**Assignment**
Without the pictures, repeat all of the data exactly as it appears below.

**Information shown**
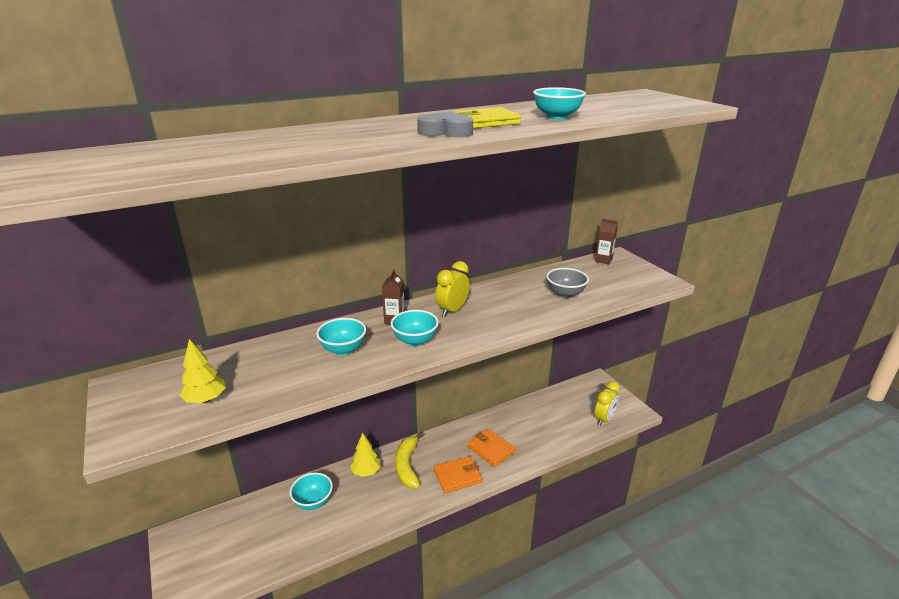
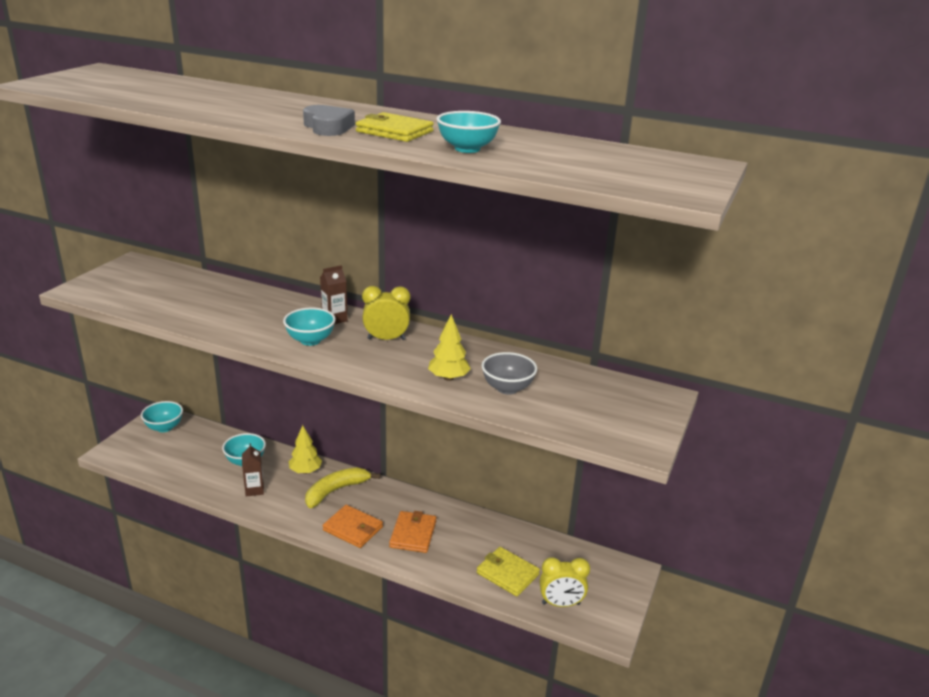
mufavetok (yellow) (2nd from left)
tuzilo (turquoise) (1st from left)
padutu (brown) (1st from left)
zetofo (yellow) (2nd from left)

**Result of the task**
mufavetok (yellow) (2nd from left)
tuzilo (turquoise) (1st from left)
padutu (brown) (1st from left)
zetofo (yellow) (2nd from left)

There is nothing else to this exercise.